§ TASK PROMPT
Work out how many lines of the listing below hold the word "flashlight", and give that number only.

§ TASK INPUT
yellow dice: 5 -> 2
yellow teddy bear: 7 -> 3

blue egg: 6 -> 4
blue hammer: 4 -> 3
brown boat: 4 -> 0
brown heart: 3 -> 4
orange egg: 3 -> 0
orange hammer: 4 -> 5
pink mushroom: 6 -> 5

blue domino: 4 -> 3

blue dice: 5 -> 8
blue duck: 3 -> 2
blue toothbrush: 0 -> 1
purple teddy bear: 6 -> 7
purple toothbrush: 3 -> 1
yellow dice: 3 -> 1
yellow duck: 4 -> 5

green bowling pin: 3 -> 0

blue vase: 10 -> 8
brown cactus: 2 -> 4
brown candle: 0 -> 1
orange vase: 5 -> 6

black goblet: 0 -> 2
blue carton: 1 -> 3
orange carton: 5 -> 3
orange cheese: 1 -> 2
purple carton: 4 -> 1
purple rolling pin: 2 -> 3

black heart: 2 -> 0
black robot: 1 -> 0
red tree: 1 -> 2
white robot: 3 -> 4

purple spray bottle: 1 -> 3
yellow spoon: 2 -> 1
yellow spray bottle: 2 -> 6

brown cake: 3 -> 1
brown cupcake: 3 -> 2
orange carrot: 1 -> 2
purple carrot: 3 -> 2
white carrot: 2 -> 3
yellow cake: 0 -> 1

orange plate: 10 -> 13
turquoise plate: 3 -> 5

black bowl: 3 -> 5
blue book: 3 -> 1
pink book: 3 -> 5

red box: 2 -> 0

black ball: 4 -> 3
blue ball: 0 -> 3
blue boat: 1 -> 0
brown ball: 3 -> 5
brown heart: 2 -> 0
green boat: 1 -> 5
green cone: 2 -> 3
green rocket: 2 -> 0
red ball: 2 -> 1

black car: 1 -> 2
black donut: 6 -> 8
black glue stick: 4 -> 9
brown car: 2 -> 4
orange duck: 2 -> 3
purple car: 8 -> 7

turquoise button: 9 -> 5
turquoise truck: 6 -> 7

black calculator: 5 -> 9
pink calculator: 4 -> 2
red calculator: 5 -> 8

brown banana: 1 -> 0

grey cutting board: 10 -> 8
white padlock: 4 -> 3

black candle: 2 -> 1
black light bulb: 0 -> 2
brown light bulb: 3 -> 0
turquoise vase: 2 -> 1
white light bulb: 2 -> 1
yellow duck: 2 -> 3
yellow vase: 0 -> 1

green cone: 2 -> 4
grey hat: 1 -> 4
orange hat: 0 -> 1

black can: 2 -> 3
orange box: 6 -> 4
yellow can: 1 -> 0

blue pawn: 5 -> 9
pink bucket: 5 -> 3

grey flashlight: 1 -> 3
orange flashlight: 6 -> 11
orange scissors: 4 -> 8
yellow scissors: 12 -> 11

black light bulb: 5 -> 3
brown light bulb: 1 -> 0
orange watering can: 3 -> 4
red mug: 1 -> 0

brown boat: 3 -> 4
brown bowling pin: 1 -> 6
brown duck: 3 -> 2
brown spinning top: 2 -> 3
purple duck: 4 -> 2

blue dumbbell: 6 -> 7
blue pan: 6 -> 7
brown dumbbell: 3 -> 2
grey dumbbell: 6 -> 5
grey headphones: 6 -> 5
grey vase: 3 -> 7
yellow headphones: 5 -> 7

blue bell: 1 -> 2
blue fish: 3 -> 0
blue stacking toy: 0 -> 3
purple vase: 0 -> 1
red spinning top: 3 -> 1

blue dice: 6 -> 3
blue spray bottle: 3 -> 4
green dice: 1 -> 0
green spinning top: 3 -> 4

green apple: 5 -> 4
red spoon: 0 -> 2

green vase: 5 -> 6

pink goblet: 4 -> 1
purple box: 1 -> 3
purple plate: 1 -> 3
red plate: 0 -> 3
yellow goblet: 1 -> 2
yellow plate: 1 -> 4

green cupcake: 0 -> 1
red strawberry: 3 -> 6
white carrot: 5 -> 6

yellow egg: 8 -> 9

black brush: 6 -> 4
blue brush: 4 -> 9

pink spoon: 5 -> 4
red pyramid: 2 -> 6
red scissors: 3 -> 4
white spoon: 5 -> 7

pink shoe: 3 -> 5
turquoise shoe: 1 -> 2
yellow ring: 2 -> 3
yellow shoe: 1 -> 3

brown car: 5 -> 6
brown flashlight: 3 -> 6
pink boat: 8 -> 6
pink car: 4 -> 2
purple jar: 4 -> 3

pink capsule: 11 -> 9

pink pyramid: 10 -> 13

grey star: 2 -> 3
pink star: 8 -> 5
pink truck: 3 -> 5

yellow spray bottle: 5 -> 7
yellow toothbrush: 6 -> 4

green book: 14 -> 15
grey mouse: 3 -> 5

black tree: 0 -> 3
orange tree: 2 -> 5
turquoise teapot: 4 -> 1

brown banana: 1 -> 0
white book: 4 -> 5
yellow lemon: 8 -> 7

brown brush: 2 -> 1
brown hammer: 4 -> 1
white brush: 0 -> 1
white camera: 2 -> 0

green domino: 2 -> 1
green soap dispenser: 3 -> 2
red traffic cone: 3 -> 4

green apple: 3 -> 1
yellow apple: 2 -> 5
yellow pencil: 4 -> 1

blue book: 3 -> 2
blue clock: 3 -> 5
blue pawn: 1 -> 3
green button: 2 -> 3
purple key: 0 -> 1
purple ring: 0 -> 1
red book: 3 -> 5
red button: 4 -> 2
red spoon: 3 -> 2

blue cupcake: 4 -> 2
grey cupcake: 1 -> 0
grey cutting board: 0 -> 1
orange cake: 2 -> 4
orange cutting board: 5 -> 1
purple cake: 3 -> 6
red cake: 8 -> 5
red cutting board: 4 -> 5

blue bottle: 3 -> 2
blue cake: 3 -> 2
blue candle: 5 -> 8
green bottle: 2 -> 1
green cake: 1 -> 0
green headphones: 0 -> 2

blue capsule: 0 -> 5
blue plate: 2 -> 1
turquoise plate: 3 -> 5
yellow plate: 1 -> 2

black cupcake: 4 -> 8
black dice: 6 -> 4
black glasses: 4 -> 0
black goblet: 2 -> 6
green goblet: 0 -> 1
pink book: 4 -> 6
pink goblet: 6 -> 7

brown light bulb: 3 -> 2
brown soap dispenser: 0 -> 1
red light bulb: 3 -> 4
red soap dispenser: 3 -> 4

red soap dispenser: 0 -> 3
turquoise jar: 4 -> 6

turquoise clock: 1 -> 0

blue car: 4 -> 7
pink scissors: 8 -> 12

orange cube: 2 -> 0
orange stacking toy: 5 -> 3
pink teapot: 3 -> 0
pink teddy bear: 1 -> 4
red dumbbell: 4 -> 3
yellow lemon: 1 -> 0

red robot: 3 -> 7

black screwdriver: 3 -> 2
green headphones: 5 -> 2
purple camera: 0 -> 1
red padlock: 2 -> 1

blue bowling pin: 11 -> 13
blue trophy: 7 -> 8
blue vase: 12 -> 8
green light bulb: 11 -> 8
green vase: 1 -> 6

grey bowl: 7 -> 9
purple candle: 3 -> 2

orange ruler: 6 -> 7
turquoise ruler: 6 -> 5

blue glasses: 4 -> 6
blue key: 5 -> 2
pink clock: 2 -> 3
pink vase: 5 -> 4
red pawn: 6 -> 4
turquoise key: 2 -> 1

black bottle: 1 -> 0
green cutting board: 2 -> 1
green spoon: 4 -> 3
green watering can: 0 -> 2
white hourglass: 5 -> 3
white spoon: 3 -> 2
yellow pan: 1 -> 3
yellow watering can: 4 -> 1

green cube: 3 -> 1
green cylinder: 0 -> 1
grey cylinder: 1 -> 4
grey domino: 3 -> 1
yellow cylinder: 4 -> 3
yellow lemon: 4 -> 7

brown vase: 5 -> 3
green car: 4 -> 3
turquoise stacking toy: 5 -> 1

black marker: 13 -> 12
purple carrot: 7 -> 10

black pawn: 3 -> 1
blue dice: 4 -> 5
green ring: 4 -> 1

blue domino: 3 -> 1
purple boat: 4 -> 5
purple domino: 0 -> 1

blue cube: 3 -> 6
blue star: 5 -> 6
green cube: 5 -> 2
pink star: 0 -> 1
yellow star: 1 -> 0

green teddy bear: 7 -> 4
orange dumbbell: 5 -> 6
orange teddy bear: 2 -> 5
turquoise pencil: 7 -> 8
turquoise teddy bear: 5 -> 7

§ TASK ANSWER
3